**EXERCISE INPUTS**
— Begin —

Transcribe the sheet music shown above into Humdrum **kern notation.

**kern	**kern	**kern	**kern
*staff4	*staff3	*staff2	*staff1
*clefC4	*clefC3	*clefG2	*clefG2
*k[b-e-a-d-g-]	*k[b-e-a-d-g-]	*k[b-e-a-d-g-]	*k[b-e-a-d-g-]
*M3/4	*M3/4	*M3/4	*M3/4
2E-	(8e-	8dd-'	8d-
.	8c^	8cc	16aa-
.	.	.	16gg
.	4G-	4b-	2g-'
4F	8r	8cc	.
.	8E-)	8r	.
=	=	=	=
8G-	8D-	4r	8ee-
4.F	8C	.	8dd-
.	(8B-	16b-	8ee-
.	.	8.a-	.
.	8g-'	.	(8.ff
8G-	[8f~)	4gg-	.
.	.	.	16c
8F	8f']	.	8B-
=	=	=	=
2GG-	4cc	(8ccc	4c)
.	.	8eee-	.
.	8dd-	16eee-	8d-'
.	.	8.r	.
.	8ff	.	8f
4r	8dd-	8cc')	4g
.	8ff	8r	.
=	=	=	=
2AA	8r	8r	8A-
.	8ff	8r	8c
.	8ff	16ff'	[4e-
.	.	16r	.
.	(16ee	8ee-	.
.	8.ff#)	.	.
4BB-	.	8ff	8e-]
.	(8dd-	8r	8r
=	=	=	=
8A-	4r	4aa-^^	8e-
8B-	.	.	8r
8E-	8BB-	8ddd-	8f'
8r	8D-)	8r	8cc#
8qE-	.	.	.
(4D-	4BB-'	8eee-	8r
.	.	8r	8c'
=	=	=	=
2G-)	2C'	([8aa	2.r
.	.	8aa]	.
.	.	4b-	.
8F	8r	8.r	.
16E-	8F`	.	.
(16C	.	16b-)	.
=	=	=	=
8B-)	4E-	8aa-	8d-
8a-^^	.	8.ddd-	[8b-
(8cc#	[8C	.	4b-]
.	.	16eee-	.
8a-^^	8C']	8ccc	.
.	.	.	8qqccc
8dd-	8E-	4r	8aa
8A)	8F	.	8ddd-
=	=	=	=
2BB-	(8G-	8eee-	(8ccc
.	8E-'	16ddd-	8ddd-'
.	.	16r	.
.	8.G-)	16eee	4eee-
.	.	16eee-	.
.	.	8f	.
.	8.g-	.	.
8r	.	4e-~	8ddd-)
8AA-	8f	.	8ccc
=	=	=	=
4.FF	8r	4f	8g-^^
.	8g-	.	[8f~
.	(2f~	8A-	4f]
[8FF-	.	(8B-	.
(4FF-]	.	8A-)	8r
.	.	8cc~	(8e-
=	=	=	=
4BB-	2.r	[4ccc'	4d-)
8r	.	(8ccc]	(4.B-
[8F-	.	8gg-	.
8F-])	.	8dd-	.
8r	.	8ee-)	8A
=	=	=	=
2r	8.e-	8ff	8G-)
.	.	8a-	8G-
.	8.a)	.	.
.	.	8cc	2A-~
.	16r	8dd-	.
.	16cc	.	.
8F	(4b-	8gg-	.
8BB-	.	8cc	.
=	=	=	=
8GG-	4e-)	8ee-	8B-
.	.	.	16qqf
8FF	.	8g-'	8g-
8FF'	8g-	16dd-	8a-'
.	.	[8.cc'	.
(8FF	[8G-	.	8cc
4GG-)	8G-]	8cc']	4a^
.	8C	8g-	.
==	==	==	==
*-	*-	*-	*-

— End —

**YOUR INSTRUCTIONS**
Gather every line of the material that contains the string "kern", treating uppercase and lowercase as different.

**SOLUTION FOR THIS EXERCISE**
Transcribe the sheet music shown above into Humdrum **kern notation.
**kern	**kern	**kern	**kern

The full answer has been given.